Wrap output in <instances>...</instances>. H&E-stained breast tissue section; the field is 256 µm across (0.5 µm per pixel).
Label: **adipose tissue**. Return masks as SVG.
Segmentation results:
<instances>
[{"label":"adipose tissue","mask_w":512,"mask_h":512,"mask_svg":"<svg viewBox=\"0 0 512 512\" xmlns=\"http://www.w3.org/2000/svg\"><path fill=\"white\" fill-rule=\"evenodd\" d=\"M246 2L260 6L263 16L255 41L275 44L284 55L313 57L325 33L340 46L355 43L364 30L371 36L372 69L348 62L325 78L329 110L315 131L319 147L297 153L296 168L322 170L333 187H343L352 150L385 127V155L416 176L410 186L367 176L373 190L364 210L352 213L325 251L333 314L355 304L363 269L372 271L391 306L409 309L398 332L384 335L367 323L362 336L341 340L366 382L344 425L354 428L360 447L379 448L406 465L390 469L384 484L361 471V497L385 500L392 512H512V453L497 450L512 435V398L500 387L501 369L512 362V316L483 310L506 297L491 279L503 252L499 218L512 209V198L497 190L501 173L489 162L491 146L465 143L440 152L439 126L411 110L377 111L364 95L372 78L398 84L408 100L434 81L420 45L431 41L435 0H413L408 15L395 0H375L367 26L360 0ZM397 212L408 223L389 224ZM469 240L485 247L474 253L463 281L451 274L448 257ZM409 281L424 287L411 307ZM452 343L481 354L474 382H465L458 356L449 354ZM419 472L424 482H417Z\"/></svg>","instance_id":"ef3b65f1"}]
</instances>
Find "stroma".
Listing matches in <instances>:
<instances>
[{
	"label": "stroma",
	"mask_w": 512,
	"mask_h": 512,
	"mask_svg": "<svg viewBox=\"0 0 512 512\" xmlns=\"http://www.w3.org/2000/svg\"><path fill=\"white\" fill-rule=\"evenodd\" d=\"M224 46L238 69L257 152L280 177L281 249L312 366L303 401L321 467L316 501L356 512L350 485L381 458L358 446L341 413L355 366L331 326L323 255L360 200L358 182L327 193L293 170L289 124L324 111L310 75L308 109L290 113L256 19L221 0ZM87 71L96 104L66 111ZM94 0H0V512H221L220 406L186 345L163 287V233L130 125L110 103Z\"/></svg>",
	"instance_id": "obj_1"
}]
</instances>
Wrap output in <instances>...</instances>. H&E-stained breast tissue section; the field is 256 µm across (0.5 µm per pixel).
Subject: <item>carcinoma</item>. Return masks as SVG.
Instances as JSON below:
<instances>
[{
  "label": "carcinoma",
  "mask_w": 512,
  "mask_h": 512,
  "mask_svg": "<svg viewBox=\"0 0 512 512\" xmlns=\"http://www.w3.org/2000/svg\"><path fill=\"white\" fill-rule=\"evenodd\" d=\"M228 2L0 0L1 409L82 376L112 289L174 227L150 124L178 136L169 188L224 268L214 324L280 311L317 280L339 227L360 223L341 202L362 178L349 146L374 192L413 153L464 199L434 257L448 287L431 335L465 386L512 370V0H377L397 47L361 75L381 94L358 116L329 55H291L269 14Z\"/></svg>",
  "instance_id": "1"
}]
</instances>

— Exercise instructions —
From the records above, please extract every line and repeat it exactly.

— Solution —
Wrap output in <instances>...</instances>. H&E-stained breast tissue section; the field is 256 µm across (0.5 µm per pixel).
Label: **adipose tissue**. Return masks as SVG.
Segmentation results:
<instances>
[{"label":"adipose tissue","mask_w":512,"mask_h":512,"mask_svg":"<svg viewBox=\"0 0 512 512\" xmlns=\"http://www.w3.org/2000/svg\"><path fill=\"white\" fill-rule=\"evenodd\" d=\"M246 2L260 6L263 16L255 41L275 44L284 55L313 57L325 33L340 46L355 43L364 30L371 36L372 69L348 62L325 78L329 110L315 131L319 147L297 153L296 168L322 170L333 187H343L352 150L385 127V155L416 176L410 186L367 176L373 190L364 210L352 213L325 251L333 314L355 304L363 269L372 271L391 306L409 309L398 332L384 335L367 323L362 336L341 340L366 382L344 425L354 428L360 447L379 448L406 465L390 469L384 484L361 471V497L385 500L392 512H512V453L497 450L512 435V398L500 387L501 369L512 362V316L483 310L506 297L491 279L503 252L499 218L512 209V198L497 190L501 173L489 162L491 146L465 143L440 152L439 126L411 110L377 111L364 95L372 78L398 84L408 100L434 81L420 45L431 41L435 0H413L408 15L395 0H375L367 26L360 0ZM397 212L408 223L389 224ZM469 240L485 247L474 253L463 281L451 274L448 257ZM409 281L424 287L411 307ZM452 343L481 354L474 382H465L458 356L449 354ZM419 472L424 482H417Z\"/></svg>","instance_id":"ef3b65f1"}]
</instances>
Find "stroma".
Listing matches in <instances>:
<instances>
[{
	"label": "stroma",
	"mask_w": 512,
	"mask_h": 512,
	"mask_svg": "<svg viewBox=\"0 0 512 512\" xmlns=\"http://www.w3.org/2000/svg\"><path fill=\"white\" fill-rule=\"evenodd\" d=\"M224 46L238 69L257 152L280 177L281 249L312 366L303 401L321 467L316 501L356 512L350 485L381 458L358 446L341 413L355 366L331 326L323 255L360 200L358 182L327 193L293 170L289 124L324 111L310 75L308 109L290 113L256 19L221 0ZM87 71L96 104L66 111ZM94 0H0V512H221L220 406L186 345L163 287V233L130 125L110 103Z\"/></svg>",
	"instance_id": "obj_1"
}]
</instances>
Wrap output in <instances>...</instances>. H&E-stained breast tissue section; the field is 256 µm across (0.5 µm per pixel).
Subject: <item>carcinoma</item>. Return masks as SVG.
Instances as JSON below:
<instances>
[{
  "label": "carcinoma",
  "mask_w": 512,
  "mask_h": 512,
  "mask_svg": "<svg viewBox=\"0 0 512 512\" xmlns=\"http://www.w3.org/2000/svg\"><path fill=\"white\" fill-rule=\"evenodd\" d=\"M228 2L0 0L1 409L82 376L112 289L174 227L150 124L178 136L169 188L224 268L214 324L280 311L317 280L339 227L360 223L341 202L362 178L349 146L374 192L413 153L464 199L434 257L448 287L431 335L465 386L512 370V0H377L397 47L361 75L381 94L358 116L329 55H291L269 14Z\"/></svg>",
  "instance_id": "1"
}]
</instances>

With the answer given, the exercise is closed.